[Exercise details]:
The listing below holds a line with "brown brick B10" and a line with "brown brick L2:M2". Reproduce those two lines exactly, plus everything between them.

--------------------------------------------------

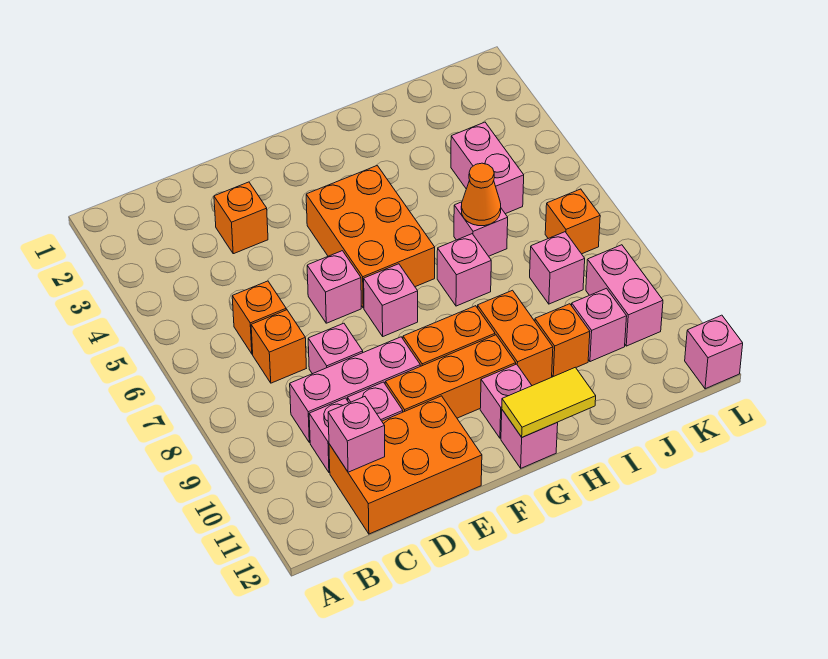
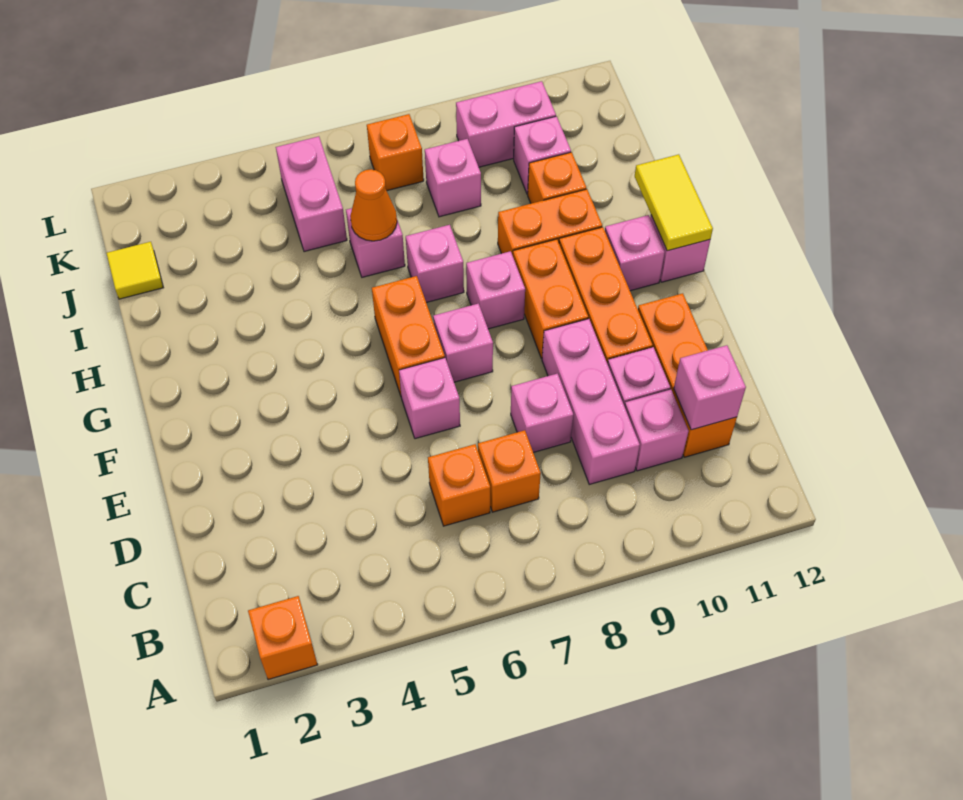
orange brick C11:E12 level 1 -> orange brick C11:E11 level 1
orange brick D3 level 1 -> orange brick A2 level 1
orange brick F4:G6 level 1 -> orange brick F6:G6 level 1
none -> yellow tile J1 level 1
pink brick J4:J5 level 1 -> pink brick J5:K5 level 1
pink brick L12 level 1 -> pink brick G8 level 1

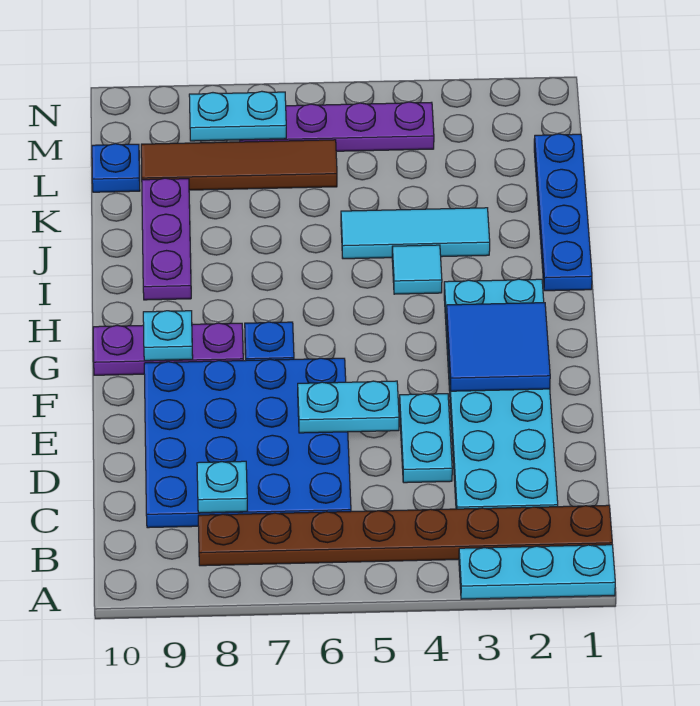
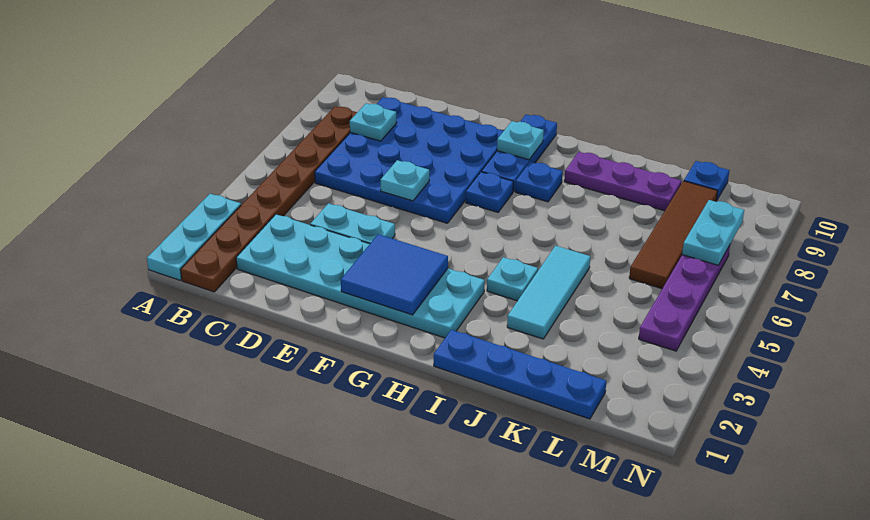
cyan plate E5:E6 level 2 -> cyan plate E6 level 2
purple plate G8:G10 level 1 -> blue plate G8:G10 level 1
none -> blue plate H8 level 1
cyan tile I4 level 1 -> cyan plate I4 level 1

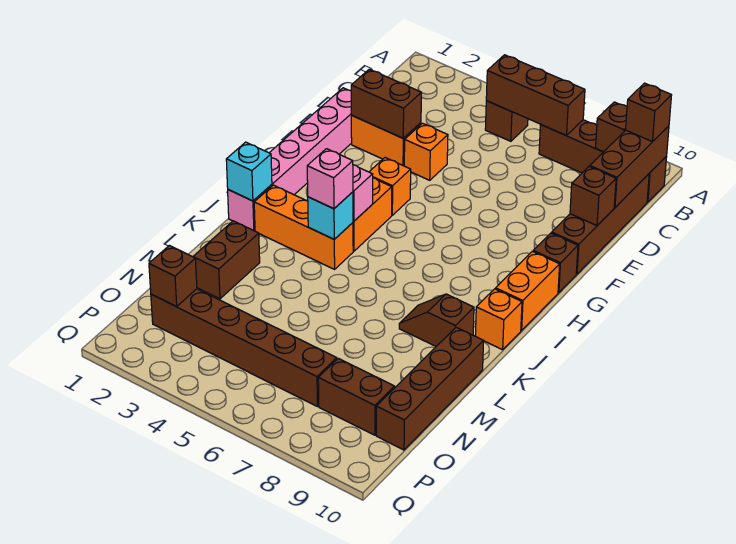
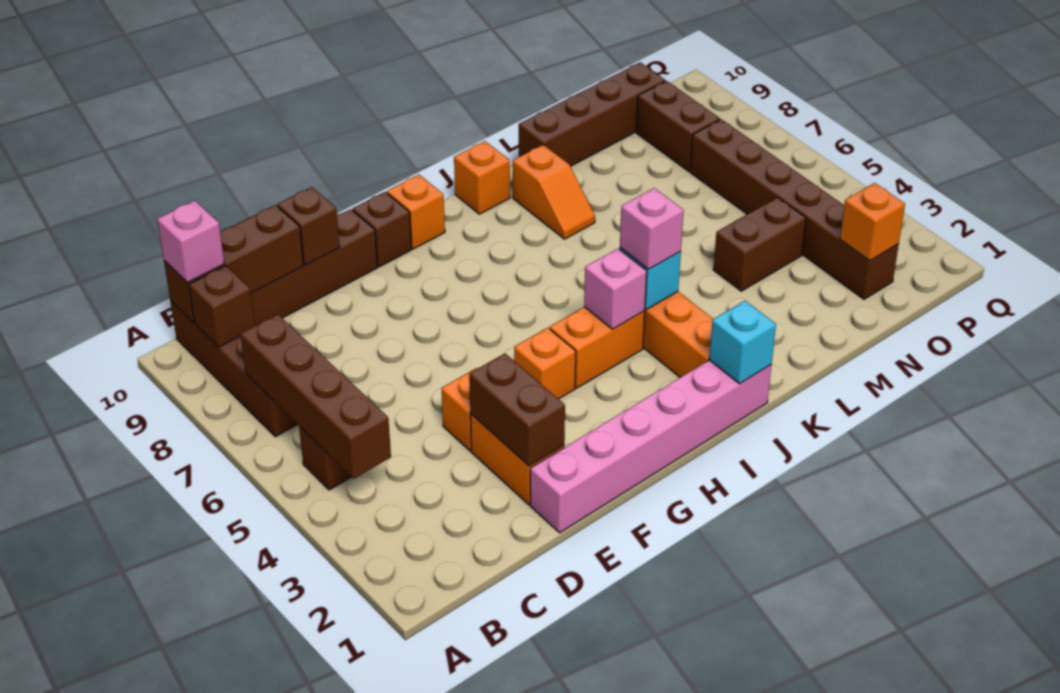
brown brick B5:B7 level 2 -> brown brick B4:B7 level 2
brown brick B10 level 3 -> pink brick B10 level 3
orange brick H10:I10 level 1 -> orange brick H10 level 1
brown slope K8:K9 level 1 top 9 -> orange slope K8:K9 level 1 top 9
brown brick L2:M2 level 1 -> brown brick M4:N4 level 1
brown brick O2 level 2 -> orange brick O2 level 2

--------------------------------------------------

[Answer section]:
brown brick B10 level 3 -> pink brick B10 level 3
orange brick H10:I10 level 1 -> orange brick H10 level 1
brown slope K8:K9 level 1 top 9 -> orange slope K8:K9 level 1 top 9
brown brick L2:M2 level 1 -> brown brick M4:N4 level 1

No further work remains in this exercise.